- [MATERIAL SUPPLIED]:

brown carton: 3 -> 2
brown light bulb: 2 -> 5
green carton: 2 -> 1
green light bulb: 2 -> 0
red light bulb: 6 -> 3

...

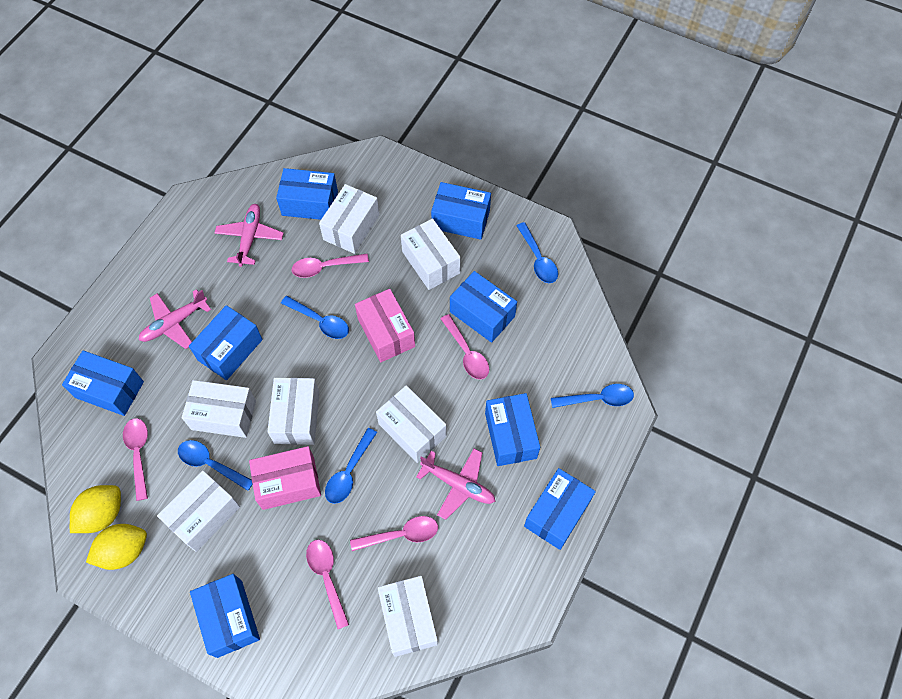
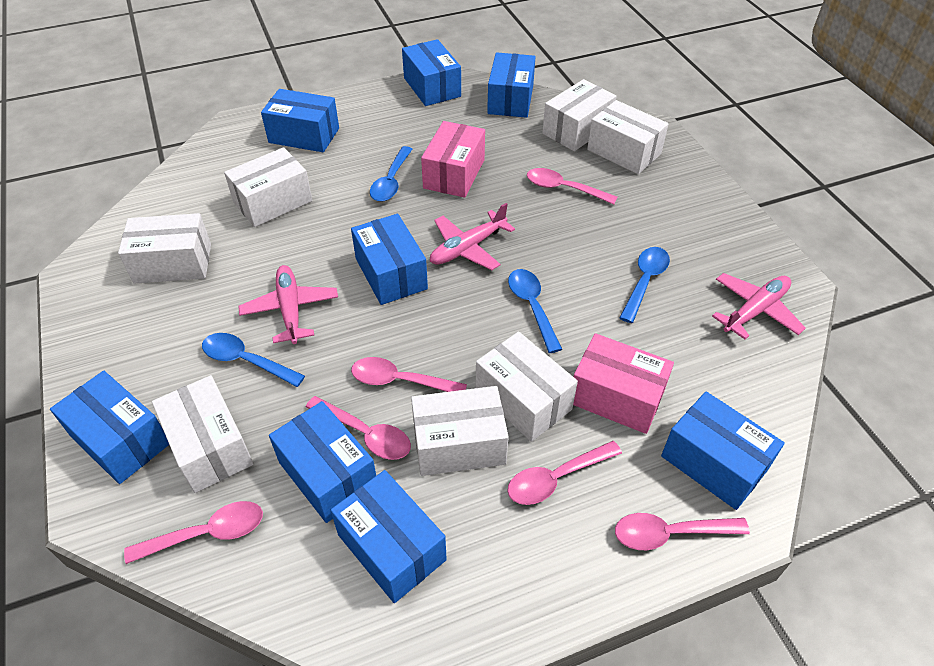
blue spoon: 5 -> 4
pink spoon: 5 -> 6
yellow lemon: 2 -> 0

- [TASK STATEMENT]: Which lines in the listing above include the string "light"? Copy each of them.

- [ANSWER AREA]:
brown light bulb: 2 -> 5
green light bulb: 2 -> 0
red light bulb: 6 -> 3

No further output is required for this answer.